_What the task requires_
Exact transcription of the following records is needed, with every picture dropped.

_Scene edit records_
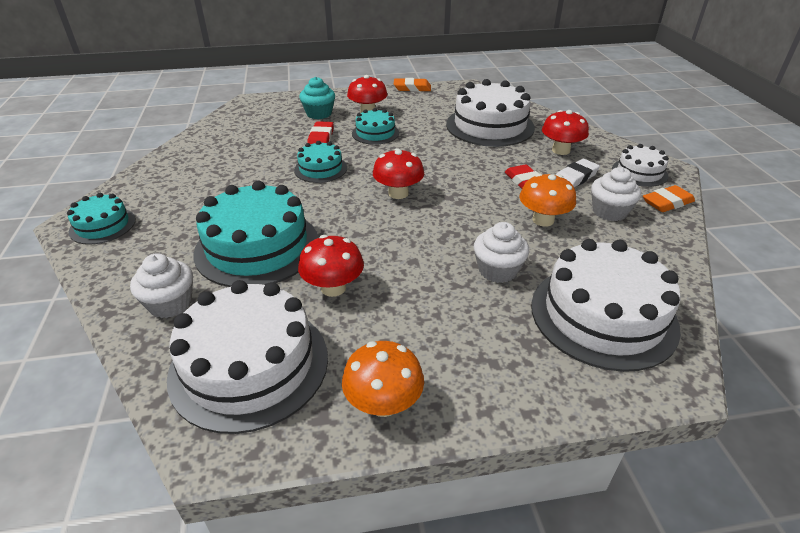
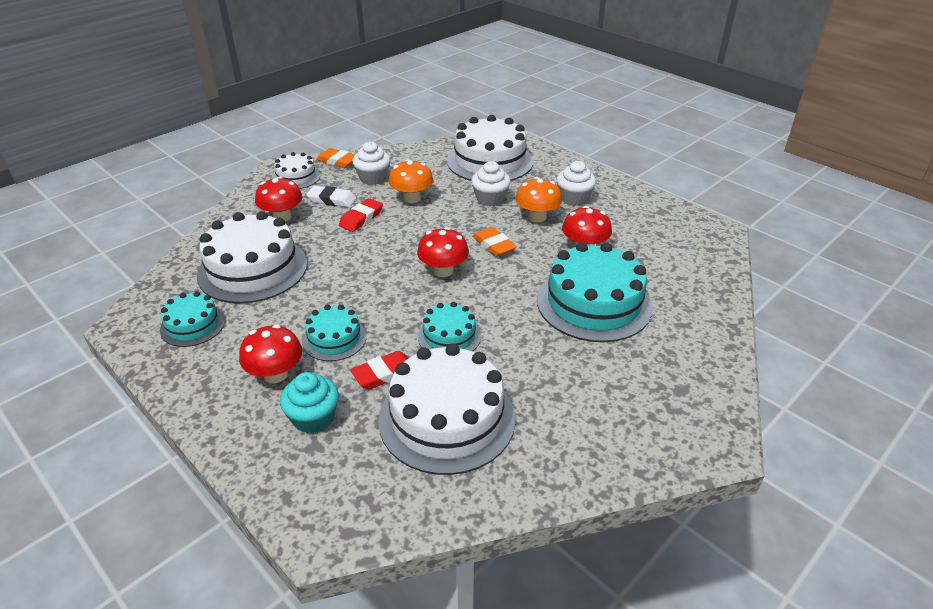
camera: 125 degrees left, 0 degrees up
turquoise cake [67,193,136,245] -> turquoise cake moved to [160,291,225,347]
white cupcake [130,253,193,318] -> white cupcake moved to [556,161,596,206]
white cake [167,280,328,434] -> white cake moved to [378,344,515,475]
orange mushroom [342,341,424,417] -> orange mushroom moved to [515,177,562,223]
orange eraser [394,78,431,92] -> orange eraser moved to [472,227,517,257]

_Output of the task_
camera: 125 degrees left, 0 degrees up
turquoise cake [67,193,136,245] -> turquoise cake moved to [160,291,225,347]
white cupcake [130,253,193,318] -> white cupcake moved to [556,161,596,206]
white cake [167,280,328,434] -> white cake moved to [378,344,515,475]
orange mushroom [342,341,424,417] -> orange mushroom moved to [515,177,562,223]
orange eraser [394,78,431,92] -> orange eraser moved to [472,227,517,257]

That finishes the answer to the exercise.